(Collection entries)
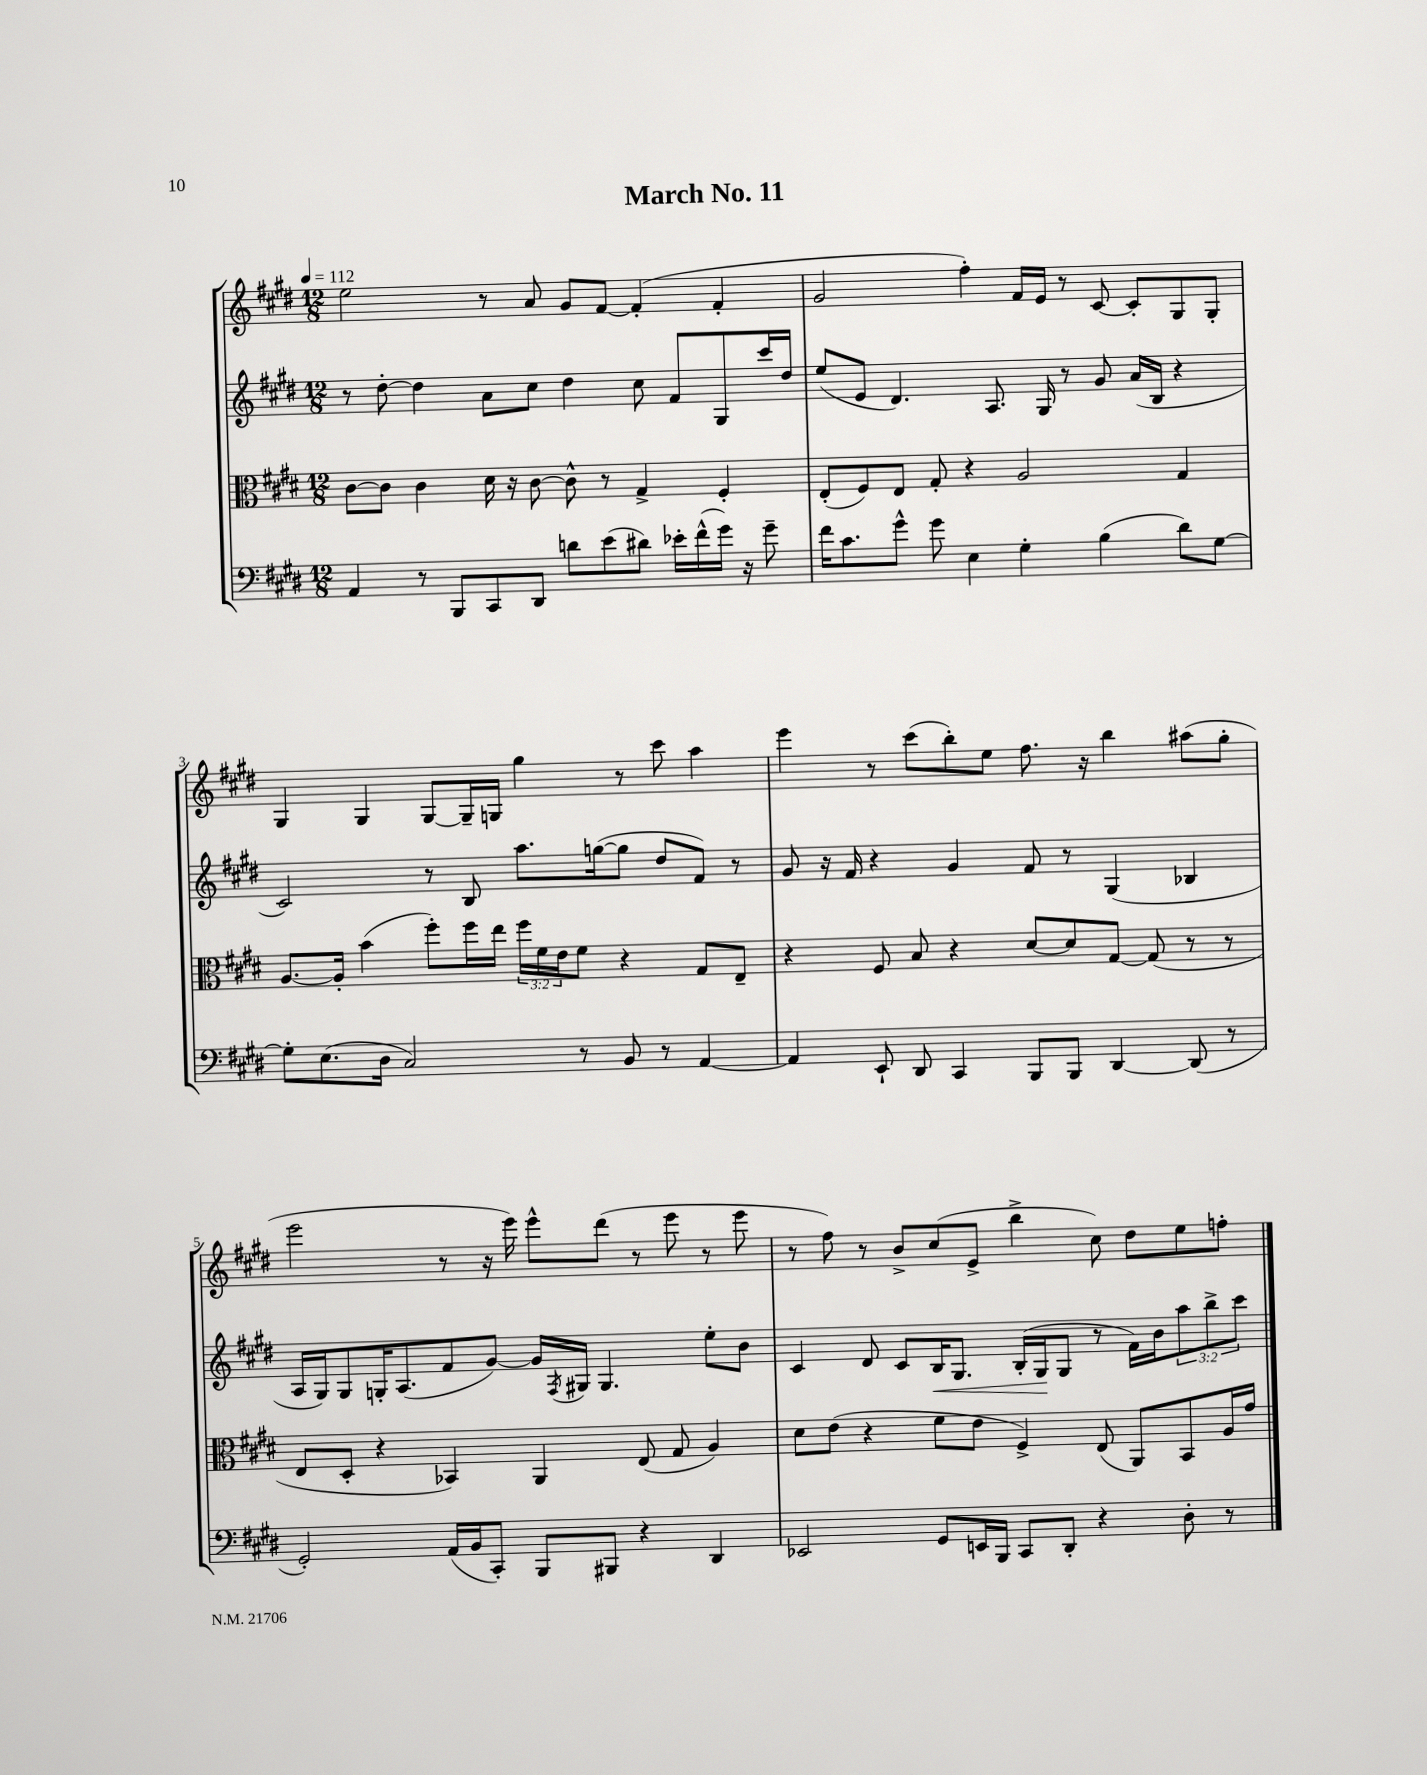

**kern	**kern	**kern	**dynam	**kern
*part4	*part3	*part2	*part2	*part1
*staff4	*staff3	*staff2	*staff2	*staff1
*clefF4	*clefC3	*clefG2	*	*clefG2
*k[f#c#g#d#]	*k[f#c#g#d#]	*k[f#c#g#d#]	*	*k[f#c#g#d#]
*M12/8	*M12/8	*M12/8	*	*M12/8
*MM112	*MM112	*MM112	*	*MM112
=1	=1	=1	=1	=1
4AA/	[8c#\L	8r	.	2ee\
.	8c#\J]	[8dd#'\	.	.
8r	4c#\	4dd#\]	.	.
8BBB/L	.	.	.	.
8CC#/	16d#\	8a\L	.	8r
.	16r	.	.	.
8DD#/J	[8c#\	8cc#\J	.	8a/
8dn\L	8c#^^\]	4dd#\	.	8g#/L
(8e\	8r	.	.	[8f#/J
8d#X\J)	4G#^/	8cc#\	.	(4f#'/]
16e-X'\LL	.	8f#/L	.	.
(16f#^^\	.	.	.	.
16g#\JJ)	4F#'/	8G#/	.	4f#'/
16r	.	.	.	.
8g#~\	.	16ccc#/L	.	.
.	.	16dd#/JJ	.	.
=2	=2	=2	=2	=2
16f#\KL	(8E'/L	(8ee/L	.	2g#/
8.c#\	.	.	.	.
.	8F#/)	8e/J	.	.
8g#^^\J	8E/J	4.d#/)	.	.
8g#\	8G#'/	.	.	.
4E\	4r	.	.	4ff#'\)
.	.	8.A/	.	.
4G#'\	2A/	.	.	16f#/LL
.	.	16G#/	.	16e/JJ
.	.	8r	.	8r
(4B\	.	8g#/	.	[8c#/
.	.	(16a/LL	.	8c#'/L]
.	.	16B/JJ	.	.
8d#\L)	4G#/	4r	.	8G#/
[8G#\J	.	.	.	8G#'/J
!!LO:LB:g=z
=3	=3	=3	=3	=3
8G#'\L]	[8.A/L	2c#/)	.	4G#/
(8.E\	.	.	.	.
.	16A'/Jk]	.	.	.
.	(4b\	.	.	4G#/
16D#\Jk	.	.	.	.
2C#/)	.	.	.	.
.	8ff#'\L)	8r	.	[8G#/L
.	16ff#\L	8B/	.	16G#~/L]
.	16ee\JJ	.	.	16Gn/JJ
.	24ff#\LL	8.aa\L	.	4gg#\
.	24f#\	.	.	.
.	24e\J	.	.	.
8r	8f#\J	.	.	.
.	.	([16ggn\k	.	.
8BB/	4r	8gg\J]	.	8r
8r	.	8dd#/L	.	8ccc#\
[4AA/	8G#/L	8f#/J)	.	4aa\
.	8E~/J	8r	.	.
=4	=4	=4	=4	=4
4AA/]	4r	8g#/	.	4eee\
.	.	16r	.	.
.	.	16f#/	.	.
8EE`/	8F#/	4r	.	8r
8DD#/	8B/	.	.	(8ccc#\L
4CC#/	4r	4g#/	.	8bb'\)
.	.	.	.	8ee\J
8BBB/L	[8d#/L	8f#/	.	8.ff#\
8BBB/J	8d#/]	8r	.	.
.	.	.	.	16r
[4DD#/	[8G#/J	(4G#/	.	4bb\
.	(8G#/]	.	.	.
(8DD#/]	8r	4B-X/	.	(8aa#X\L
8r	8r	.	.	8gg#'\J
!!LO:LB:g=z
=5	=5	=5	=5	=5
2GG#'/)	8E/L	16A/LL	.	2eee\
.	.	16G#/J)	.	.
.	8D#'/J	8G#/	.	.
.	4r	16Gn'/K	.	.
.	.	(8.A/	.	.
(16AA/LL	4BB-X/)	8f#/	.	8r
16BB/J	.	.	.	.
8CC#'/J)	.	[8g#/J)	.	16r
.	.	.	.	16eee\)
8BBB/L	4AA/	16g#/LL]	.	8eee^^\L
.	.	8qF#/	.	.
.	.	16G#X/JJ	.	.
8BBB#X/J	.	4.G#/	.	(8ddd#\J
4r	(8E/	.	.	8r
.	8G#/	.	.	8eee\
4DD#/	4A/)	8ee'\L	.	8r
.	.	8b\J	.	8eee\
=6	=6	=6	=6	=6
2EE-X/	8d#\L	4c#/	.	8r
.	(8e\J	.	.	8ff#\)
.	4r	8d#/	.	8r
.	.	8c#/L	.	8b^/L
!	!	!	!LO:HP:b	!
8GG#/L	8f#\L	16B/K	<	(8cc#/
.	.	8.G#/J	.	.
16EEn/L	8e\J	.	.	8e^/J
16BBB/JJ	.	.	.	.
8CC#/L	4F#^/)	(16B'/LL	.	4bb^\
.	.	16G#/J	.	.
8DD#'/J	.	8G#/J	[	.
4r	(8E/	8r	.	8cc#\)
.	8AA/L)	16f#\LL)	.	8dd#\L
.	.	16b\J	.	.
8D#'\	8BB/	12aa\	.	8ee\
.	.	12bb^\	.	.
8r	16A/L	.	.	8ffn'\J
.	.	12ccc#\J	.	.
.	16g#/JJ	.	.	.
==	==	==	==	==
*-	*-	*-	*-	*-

(Given request) Return the notation from the material above line for line and character for character, leaving out the pictures.

(Exercise result)
**kern	**kern	**kern	**dynam	**kern
*part4	*part3	*part2	*part2	*part1
*staff4	*staff3	*staff2	*staff2	*staff1
*clefF4	*clefC3	*clefG2	*	*clefG2
*k[f#c#g#d#]	*k[f#c#g#d#]	*k[f#c#g#d#]	*	*k[f#c#g#d#]
*M12/8	*M12/8	*M12/8	*	*M12/8
*MM112	*MM112	*MM112	*	*MM112
=1	=1	=1	=1	=1
4AA/	[8c#\L	8r	.	2ee\
.	8c#\J]	[8dd#'\	.	.
8r	4c#\	4dd#\]	.	.
8BBB/L	.	.	.	.
8CC#/	16d#\	8a\L	.	8r
.	16r	.	.	.
8DD#/J	[8c#\	8cc#\J	.	8a/
8dn\L	8c#^^\]	4dd#\	.	8g#/L
(8e\	8r	.	.	[8f#/J
8d#X\J)	4G#^/	8cc#\	.	(4f#'/]
16e-X'\LL	.	8f#/L	.	.
(16f#^^\	.	.	.	.
16g#\JJ)	4F#'/	8G#/	.	4f#'/
16r	.	.	.	.
8g#~\	.	16ccc#/L	.	.
.	.	16dd#/JJ	.	.
=2	=2	=2	=2	=2
16f#\KL	(8E'/L	(8ee/L	.	2g#/
8.c#\	.	.	.	.
.	8F#/)	8e/J	.	.
8g#^^\J	8E/J	4.d#/)	.	.
8g#\	8G#'/	.	.	.
4E\	4r	.	.	4ff#'\)
.	.	8.A/	.	.
4G#'\	2A/	.	.	16f#/LL
.	.	16G#/	.	16e/JJ
.	.	8r	.	8r
(4B\	.	8g#/	.	[8c#/
.	.	(16a/LL	.	8c#'/L]
.	.	16B/JJ	.	.
8d#\L)	4G#/	4r	.	8G#/
[8G#\J	.	.	.	8G#'/J
!!LO:LB:g=z
=3	=3	=3	=3	=3
8G#'\L]	[8.A/L	2c#/)	.	4G#/
(8.E\	.	.	.	.
.	16A'/Jk]	.	.	.
.	(4b\	.	.	4G#/
16D#\Jk	.	.	.	.
2C#/)	.	.	.	.
.	8ff#'\L)	8r	.	[8G#/L
.	16ff#\L	8B/	.	16G#~/L]
.	16ee\JJ	.	.	16Gn/JJ
.	24ff#\LL	8.aa\L	.	4gg#\
.	24f#\	.	.	.
.	24e\J	.	.	.
8r	8f#\J	.	.	.
.	.	([16ggn\k	.	.
8BB/	4r	8gg\J]	.	8r
8r	.	8dd#/L	.	8ccc#\
[4AA/	8G#/L	8f#/J)	.	4aa\
.	8E~/J	8r	.	.
=4	=4	=4	=4	=4
4AA/]	4r	8g#/	.	4eee\
.	.	16r	.	.
.	.	16f#/	.	.
8EE`/	8F#/	4r	.	8r
8DD#/	8B/	.	.	(8ccc#\L
4CC#/	4r	4g#/	.	8bb'\)
.	.	.	.	8ee\J
8BBB/L	[8d#/L	8f#/	.	8.ff#\
8BBB/J	8d#/]	8r	.	.
.	.	.	.	16r
[4DD#/	[8G#/J	(4G#/	.	4bb\
.	(8G#/]	.	.	.
(8DD#/]	8r	4B-X/	.	(8aa#X\L
8r	8r	.	.	8gg#'\J
!!LO:LB:g=z
=5	=5	=5	=5	=5
2GG#'/)	8E/L	16A/LL	.	2eee\
.	.	16G#/J)	.	.
.	8D#'/J	8G#/	.	.
.	4r	16Gn'/K	.	.
.	.	(8.A/	.	.
(16AA/LL	4BB-X/)	8f#/	.	8r
16BB/J	.	.	.	.
8CC#'/J)	.	[8g#/J)	.	16r
.	.	.	.	16eee\)
8BBB/L	4AA/	16g#/LL]	.	8eee^^\L
.	.	8qF#/	.	.
.	.	16G#X/JJ	.	.
8BBB#X/J	.	4.G#/	.	(8ddd#\J
4r	(8E/	.	.	8r
.	8G#/	.	.	8eee\
4DD#/	4A/)	8ee'\L	.	8r
.	.	8b\J	.	8eee\
=6	=6	=6	=6	=6
2EE-X/	8d#\L	4c#/	.	8r
.	(8e\J	.	.	8ff#\)
.	4r	8d#/	.	8r
.	.	8c#/L	.	8b^/L
!	!	!	!LO:HP:b	!
8GG#/L	8f#\L	16B/K	<	(8cc#/
.	.	8.G#/J	.	.
16EEn/L	8e\J	.	.	8e^/J
16BBB/JJ	.	.	.	.
8CC#/L	4F#^/)	(16B'/LL	.	4bb^\
.	.	16G#/J	.	.
8DD#'/J	.	8G#/J	[	.
4r	(8E/	8r	.	8cc#\)
.	8AA/L)	16f#\LL)	.	8dd#\L
.	.	16b\J	.	.
8D#'\	8BB/	12aa\	.	8ee\
.	.	12bb^\	.	.
8r	16A/L	.	.	8ffn'\J
.	.	12ccc#\J	.	.
.	16g#/JJ	.	.	.
==	==	==	==	==
*-	*-	*-	*-	*-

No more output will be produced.